--- RECORDS FOR THE TASK Enclosed Below ---

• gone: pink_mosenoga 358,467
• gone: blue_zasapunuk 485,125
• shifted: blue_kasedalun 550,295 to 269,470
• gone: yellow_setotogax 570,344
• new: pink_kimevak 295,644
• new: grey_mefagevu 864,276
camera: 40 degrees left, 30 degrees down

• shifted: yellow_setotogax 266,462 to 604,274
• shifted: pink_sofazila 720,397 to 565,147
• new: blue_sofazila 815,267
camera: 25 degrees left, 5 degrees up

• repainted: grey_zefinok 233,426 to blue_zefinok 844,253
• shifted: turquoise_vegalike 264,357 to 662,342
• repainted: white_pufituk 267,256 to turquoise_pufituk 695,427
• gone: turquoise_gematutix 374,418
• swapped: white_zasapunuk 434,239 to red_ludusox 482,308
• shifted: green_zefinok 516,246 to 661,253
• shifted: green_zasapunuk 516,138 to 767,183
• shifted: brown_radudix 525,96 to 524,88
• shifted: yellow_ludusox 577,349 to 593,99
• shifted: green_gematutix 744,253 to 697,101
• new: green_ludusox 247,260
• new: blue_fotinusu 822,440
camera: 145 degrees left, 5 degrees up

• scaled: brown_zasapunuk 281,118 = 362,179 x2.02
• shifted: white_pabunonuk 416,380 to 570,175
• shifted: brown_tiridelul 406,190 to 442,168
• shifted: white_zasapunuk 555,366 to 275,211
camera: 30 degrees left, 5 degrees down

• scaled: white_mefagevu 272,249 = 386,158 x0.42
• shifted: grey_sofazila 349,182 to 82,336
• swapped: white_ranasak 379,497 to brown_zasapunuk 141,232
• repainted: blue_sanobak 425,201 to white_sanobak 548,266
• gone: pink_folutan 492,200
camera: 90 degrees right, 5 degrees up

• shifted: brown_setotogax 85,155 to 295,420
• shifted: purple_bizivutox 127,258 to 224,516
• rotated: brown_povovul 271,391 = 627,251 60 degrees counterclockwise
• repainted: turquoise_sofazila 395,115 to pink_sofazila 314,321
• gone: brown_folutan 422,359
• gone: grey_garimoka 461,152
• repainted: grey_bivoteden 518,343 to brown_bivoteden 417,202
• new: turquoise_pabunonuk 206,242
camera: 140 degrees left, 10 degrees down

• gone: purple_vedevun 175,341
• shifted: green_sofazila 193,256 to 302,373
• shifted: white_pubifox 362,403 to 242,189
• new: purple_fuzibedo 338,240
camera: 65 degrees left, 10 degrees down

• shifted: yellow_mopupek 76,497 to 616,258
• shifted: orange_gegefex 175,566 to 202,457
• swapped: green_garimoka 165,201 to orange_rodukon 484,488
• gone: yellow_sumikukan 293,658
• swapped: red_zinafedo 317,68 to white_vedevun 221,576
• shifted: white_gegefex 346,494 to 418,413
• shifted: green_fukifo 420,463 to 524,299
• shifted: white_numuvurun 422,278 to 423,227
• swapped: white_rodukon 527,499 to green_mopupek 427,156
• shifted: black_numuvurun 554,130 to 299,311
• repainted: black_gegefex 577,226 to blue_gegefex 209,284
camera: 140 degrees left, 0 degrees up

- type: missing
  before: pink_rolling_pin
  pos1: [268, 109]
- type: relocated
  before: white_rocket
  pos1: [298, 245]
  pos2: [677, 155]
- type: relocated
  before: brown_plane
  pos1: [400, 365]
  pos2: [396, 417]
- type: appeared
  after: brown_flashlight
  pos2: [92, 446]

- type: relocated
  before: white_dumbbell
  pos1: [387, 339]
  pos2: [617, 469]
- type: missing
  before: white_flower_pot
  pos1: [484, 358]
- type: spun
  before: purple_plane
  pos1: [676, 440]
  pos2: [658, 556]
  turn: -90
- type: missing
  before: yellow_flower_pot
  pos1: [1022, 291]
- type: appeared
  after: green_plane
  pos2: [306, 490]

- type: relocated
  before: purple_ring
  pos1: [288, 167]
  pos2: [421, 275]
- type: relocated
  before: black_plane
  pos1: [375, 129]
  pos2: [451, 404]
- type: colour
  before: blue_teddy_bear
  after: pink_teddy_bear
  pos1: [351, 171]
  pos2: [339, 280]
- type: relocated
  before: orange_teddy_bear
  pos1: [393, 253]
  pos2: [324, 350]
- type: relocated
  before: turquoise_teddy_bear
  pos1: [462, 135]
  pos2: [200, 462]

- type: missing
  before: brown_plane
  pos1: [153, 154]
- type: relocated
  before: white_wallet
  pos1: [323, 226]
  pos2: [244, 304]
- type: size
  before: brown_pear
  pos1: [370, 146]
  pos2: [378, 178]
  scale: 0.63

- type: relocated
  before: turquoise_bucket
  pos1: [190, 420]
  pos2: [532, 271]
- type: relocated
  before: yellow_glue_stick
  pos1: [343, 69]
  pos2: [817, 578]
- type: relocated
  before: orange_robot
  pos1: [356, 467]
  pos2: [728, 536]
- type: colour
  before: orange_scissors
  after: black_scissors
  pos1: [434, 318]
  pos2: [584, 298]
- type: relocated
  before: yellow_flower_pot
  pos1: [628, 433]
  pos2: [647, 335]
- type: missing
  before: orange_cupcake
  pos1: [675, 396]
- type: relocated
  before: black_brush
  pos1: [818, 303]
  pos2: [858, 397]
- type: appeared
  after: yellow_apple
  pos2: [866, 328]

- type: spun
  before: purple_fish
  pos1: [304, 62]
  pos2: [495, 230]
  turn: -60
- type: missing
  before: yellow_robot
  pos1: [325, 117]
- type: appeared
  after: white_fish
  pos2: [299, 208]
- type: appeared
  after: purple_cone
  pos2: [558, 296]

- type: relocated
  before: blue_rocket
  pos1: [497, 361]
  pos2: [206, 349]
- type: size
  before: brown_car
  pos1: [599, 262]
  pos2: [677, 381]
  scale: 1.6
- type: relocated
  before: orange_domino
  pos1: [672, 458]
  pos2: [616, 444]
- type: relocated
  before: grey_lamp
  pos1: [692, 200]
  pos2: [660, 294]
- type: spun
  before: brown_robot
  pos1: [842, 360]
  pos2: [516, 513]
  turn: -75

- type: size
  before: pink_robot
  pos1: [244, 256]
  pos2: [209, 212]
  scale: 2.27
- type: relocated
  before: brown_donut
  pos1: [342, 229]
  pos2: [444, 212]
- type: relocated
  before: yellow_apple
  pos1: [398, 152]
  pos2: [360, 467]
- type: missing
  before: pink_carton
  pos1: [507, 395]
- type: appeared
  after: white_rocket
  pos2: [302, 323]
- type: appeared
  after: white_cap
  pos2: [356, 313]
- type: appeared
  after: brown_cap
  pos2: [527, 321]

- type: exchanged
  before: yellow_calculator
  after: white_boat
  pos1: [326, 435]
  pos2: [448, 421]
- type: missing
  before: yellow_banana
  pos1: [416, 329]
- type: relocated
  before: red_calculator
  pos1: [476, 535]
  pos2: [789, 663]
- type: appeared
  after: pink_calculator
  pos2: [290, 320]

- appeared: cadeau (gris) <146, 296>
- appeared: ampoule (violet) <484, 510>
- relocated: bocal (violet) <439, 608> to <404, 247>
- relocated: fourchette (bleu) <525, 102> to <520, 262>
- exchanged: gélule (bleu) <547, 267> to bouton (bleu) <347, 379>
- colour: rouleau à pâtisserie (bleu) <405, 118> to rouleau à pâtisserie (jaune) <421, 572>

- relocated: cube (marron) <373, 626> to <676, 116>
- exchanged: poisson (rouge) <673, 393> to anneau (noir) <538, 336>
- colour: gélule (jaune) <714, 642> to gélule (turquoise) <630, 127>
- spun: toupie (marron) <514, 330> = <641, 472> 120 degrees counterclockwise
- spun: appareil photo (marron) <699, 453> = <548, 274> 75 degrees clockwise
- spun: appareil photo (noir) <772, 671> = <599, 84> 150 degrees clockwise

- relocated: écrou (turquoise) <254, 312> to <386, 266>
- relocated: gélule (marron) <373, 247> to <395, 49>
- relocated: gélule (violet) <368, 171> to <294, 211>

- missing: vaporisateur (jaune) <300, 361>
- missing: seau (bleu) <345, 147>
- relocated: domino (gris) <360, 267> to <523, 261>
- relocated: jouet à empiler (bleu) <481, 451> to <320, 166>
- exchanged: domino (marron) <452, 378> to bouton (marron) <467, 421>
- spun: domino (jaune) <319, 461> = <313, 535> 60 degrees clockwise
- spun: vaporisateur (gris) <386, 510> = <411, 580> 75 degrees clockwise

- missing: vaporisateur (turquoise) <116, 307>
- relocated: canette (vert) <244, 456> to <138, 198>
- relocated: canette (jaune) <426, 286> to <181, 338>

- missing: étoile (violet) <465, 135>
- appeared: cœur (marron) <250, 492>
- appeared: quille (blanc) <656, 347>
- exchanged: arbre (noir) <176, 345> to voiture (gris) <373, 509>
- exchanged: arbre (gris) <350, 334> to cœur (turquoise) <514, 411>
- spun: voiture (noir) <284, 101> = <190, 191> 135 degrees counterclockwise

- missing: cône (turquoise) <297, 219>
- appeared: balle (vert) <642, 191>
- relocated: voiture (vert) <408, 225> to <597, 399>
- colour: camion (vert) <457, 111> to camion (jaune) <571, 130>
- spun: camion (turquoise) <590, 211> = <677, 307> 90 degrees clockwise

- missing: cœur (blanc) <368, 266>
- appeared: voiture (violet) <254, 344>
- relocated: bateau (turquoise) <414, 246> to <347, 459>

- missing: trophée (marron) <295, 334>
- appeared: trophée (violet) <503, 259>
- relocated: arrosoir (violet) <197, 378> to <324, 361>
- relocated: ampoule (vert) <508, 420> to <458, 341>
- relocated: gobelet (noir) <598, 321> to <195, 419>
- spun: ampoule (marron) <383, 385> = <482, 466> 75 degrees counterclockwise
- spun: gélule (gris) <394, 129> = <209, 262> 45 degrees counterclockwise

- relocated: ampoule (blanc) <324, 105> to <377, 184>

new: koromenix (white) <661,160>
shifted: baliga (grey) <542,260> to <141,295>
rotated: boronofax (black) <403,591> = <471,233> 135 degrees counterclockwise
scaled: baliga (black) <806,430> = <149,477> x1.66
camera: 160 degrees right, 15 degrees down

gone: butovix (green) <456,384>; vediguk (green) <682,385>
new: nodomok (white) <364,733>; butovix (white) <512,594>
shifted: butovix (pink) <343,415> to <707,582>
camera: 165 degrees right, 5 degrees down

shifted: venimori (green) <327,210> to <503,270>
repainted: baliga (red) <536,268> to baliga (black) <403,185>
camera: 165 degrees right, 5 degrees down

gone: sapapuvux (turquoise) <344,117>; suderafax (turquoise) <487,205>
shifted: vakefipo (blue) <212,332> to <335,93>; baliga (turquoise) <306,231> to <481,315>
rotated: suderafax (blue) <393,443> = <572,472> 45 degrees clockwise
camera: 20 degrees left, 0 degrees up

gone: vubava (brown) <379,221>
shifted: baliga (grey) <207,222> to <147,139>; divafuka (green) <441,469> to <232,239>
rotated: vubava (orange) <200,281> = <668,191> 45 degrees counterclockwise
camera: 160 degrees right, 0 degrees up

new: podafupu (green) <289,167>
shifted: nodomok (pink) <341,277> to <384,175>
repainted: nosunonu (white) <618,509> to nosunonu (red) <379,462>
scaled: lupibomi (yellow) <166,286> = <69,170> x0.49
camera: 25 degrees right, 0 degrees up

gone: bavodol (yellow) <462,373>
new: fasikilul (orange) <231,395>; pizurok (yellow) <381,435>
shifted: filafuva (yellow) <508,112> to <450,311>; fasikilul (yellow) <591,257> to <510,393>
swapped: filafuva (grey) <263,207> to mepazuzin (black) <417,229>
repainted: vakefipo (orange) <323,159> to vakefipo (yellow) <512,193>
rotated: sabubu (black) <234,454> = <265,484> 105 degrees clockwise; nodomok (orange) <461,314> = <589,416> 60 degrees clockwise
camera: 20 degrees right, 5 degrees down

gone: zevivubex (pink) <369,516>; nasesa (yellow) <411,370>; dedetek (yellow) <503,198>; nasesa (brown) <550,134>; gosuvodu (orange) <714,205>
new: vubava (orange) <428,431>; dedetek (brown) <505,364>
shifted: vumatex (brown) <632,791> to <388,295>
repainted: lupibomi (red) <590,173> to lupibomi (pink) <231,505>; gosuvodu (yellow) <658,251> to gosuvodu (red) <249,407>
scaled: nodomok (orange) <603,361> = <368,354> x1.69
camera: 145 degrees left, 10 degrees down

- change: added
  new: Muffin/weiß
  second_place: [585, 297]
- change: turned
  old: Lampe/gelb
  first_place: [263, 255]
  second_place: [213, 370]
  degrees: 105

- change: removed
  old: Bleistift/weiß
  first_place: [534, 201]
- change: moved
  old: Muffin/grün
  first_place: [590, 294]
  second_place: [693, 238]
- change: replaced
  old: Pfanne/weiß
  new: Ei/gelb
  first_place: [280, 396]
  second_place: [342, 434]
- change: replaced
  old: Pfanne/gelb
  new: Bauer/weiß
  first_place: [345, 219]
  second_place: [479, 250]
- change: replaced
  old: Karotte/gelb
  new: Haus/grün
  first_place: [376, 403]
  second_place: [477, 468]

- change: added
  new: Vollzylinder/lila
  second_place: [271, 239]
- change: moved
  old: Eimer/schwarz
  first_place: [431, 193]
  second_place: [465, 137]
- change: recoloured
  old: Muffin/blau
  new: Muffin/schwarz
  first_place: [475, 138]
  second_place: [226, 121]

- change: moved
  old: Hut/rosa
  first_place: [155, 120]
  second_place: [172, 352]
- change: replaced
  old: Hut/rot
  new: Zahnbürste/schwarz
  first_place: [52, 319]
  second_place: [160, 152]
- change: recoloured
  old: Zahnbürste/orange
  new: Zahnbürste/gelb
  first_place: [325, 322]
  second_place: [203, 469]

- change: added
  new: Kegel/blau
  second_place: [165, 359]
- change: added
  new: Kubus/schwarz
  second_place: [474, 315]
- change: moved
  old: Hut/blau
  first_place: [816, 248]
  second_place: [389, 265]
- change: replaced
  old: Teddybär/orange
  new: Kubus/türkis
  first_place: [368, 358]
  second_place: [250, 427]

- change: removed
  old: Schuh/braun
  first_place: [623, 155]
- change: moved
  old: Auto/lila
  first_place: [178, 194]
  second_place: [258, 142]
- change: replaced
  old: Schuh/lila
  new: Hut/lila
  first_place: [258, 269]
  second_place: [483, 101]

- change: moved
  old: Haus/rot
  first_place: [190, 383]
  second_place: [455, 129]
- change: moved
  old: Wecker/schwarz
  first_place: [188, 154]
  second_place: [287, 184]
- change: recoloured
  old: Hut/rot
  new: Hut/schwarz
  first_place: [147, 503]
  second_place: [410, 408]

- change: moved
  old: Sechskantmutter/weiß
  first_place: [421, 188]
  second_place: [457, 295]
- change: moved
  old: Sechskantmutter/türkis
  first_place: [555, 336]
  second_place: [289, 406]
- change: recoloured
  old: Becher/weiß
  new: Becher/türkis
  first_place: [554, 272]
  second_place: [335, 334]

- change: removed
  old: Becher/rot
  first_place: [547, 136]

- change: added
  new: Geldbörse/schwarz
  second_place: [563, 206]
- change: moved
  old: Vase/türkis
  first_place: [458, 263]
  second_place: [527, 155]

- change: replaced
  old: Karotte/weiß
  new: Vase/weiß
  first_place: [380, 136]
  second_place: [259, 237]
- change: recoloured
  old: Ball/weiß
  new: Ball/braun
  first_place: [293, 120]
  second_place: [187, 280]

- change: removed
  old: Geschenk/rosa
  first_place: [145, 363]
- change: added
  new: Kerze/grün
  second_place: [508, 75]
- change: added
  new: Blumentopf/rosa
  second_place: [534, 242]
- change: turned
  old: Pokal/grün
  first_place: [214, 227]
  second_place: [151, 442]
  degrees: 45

--- End of Enclosed RECORDS FOR THE TASK ---

**ACTIVITY:**
Lines from the top of the entries through the line with "new: grey_mefagevu 864,276" are to be transcribed exactly, and nothing more.

**ANSWER SECTION:**
• gone: pink_mosenoga 358,467
• gone: blue_zasapunuk 485,125
• shifted: blue_kasedalun 550,295 to 269,470
• gone: yellow_setotogax 570,344
• new: pink_kimevak 295,644
• new: grey_mefagevu 864,276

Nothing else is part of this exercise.